Only text is carried over. Reproduce the entries below exactly.

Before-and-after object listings

• • • •

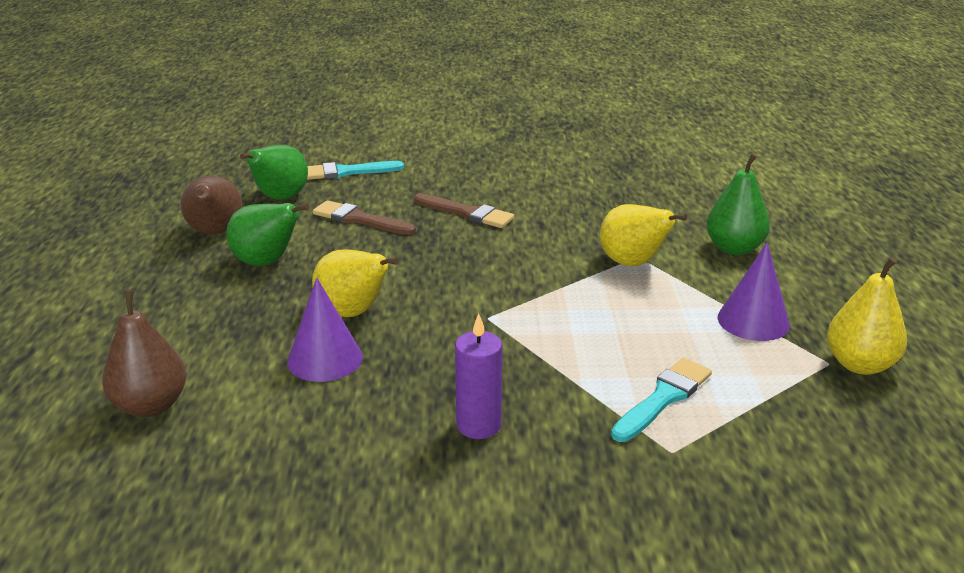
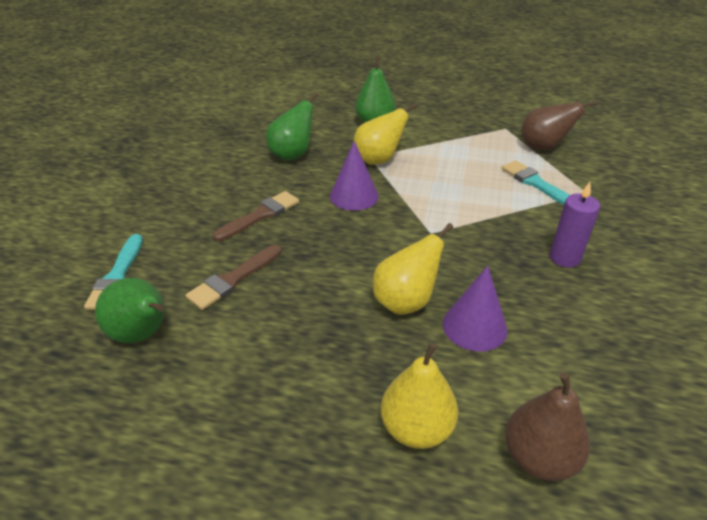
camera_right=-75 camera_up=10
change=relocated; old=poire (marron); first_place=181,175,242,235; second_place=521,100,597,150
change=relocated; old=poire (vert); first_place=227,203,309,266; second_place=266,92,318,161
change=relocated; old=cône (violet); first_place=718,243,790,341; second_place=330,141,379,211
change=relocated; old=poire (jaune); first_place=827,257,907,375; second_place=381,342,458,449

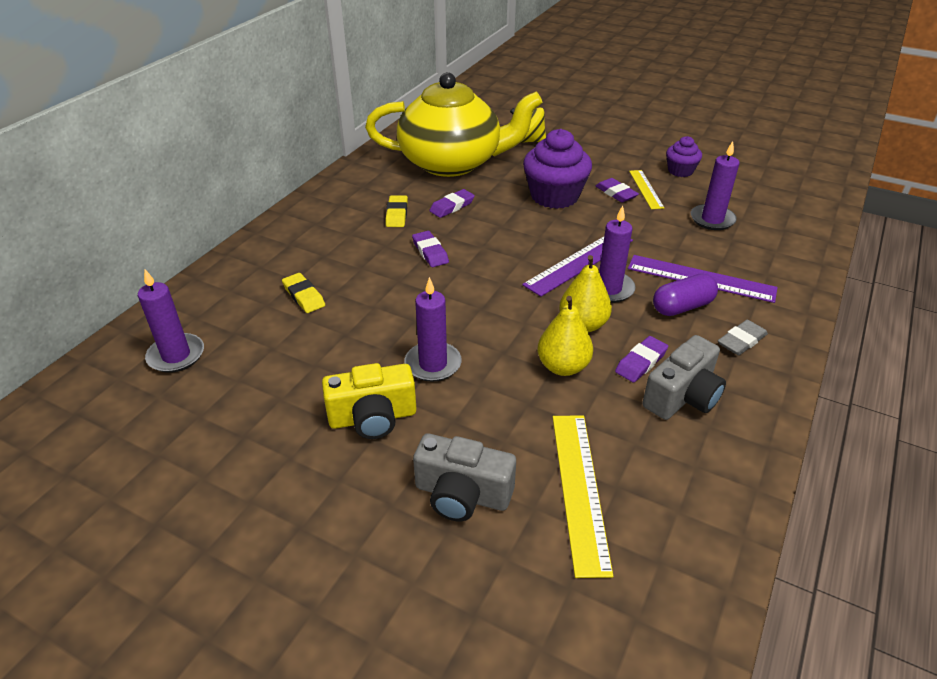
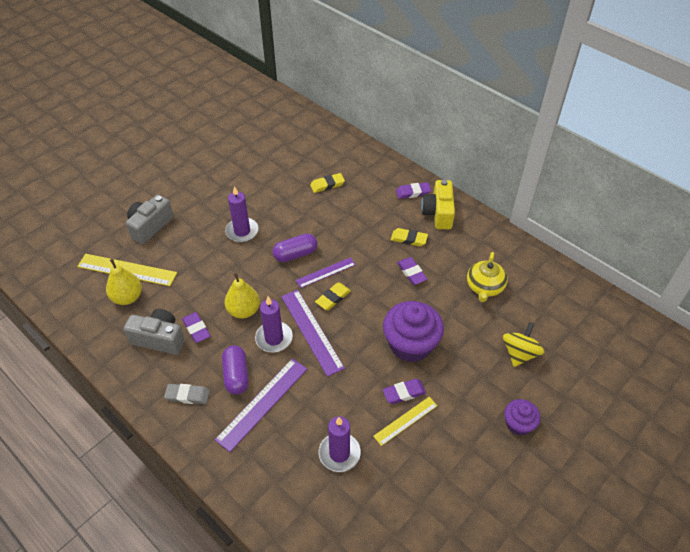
camera_right=105 camera_up=10
change=size; old=théière (jaune); first_place=365,72,543,177; second_place=467,252,508,302; factor=0.44
change=relocated; old=muffin (violet); first_place=666,136,702,177; second_place=504,399,541,436
change=spun; old=règle (jaune); first_place=629,170,664,209; second_place=373,397,438,446; degrees=-45
change=relocated; old=gomme (violet); first_place=412,231,449,267; second_place=396,182,431,199
change=missing; old=bougie (violet); first_place=138,269,204,373
change=relocated; old=poire (jaune); first_place=537,296,593,376; second_place=106,259,142,305
change=spun; old=gomme (gris); first_place=718,320,768,355; second_place=164,384,210,404; degrees=-60
change=spun; old=appareil photo (gris); first_place=642,335,726,420; second_place=123,309,185,355; degrees=135
change=relocated; old=appareil photo (jaune); first_place=322,363,417,439; second_place=421,180,455,229
change=appeared; new=gélule (violet); second_place=273,234,317,262
change=appeared; new=règle (violet); second_place=296,257,356,288
change=appeared; new=gomme (jaune); second_place=315,282,351,310

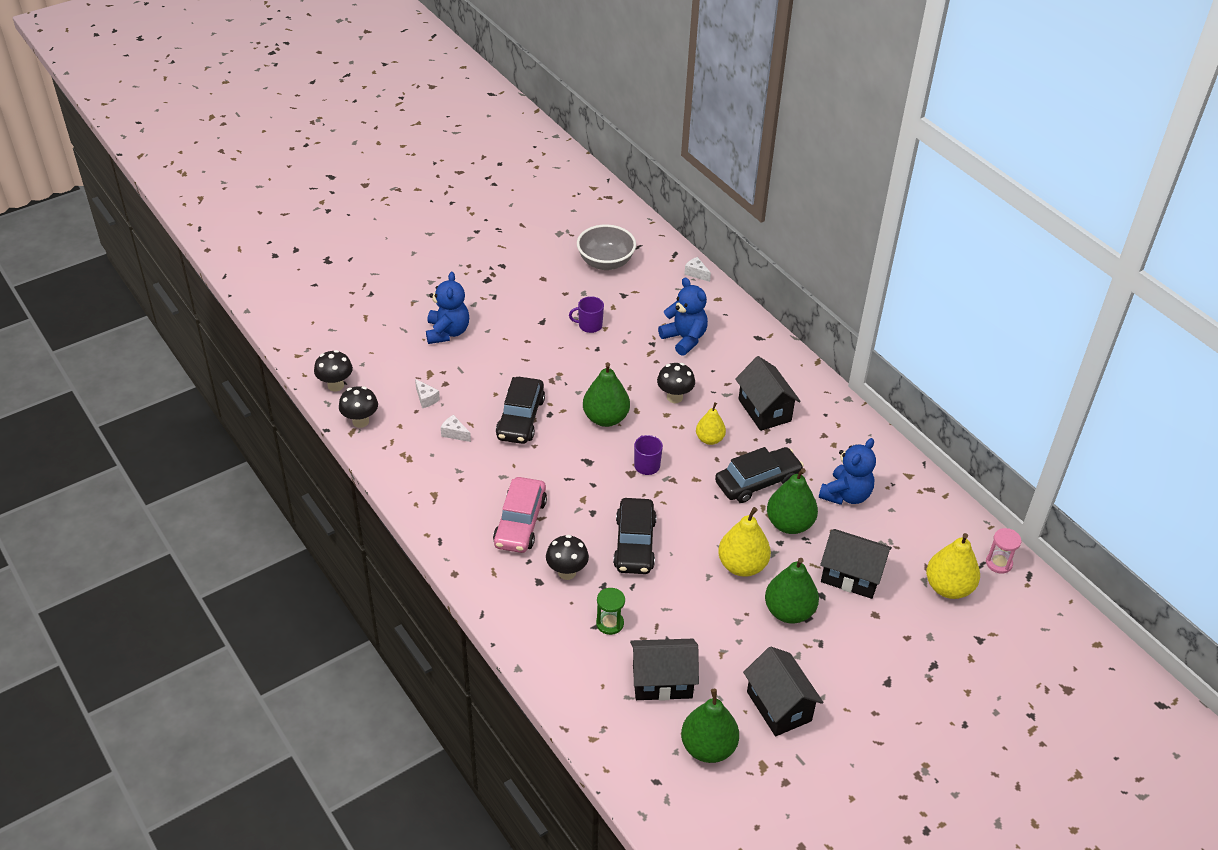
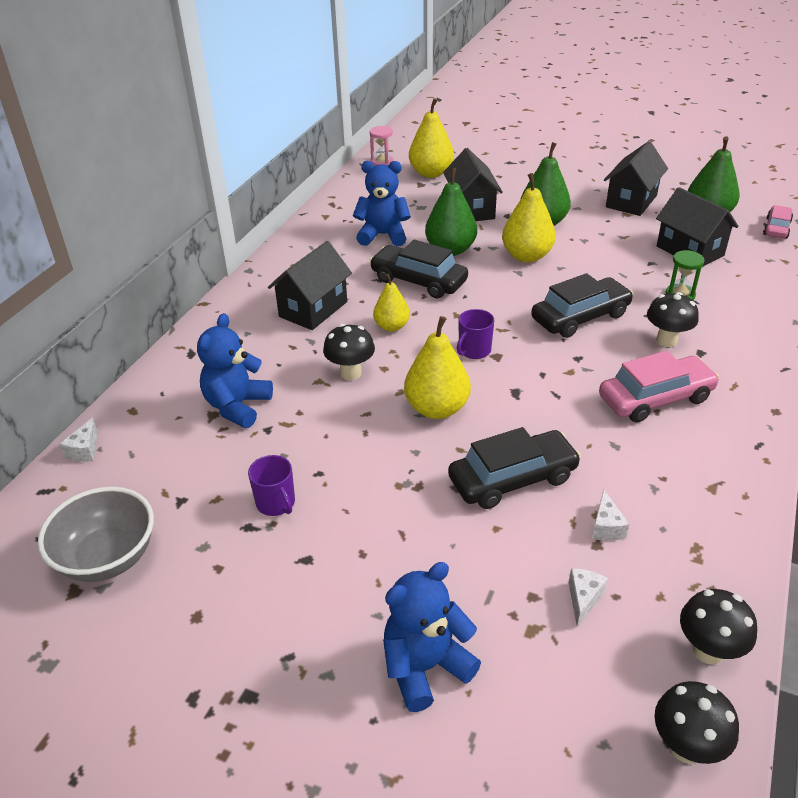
camera_right=-120 camera_up=-5
change=colour; old=poire (vert); new=poire (jaune); first_place=583,362,630,427; second_place=404,316,471,419
change=appeared; new=voiture (rose); second_place=763,205,793,239

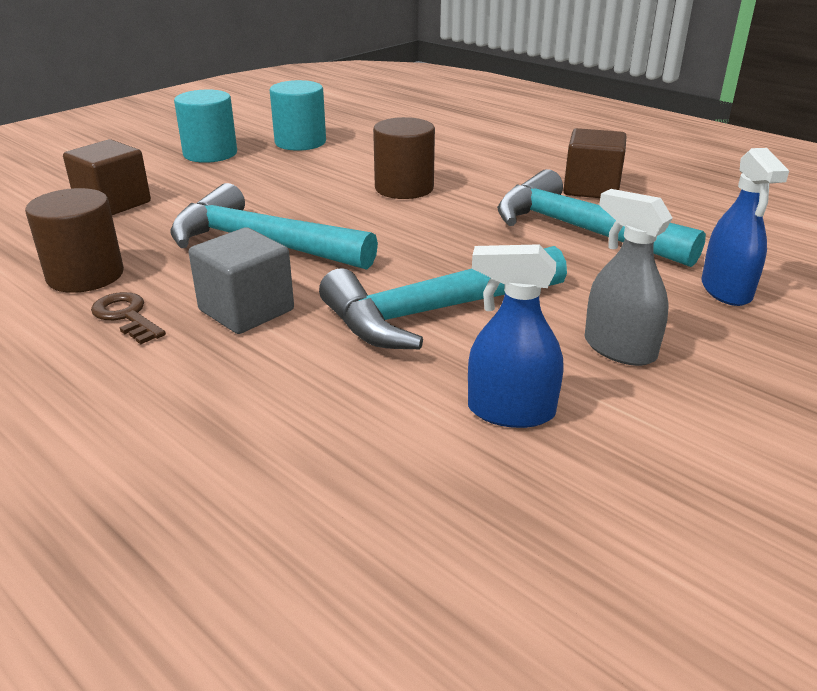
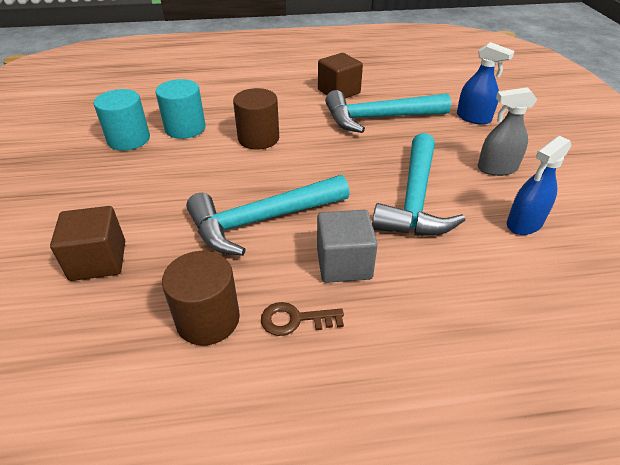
camera_right=-50 camera_up=10
change=relocated; old=cylindre (turquoise); first_place=174,89,237,163; second_place=155,79,206,139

• • • •

- [Finished task]:
camera_right=-75 camera_up=10
change=relocated; old=poire (marron); first_place=181,175,242,235; second_place=521,100,597,150
change=relocated; old=poire (vert); first_place=227,203,309,266; second_place=266,92,318,161
change=relocated; old=cône (violet); first_place=718,243,790,341; second_place=330,141,379,211
change=relocated; old=poire (jaune); first_place=827,257,907,375; second_place=381,342,458,449

camera_right=105 camera_up=10
change=size; old=théière (jaune); first_place=365,72,543,177; second_place=467,252,508,302; factor=0.44
change=relocated; old=muffin (violet); first_place=666,136,702,177; second_place=504,399,541,436
change=spun; old=règle (jaune); first_place=629,170,664,209; second_place=373,397,438,446; degrees=-45
change=relocated; old=gomme (violet); first_place=412,231,449,267; second_place=396,182,431,199
change=missing; old=bougie (violet); first_place=138,269,204,373
change=relocated; old=poire (jaune); first_place=537,296,593,376; second_place=106,259,142,305
change=spun; old=gomme (gris); first_place=718,320,768,355; second_place=164,384,210,404; degrees=-60
change=spun; old=appareil photo (gris); first_place=642,335,726,420; second_place=123,309,185,355; degrees=135
change=relocated; old=appareil photo (jaune); first_place=322,363,417,439; second_place=421,180,455,229
change=appeared; new=gélule (violet); second_place=273,234,317,262
change=appeared; new=règle (violet); second_place=296,257,356,288
change=appeared; new=gomme (jaune); second_place=315,282,351,310

camera_right=-120 camera_up=-5
change=colour; old=poire (vert); new=poire (jaune); first_place=583,362,630,427; second_place=404,316,471,419
change=appeared; new=voiture (rose); second_place=763,205,793,239

camera_right=-50 camera_up=10
change=relocated; old=cylindre (turquoise); first_place=174,89,237,163; second_place=155,79,206,139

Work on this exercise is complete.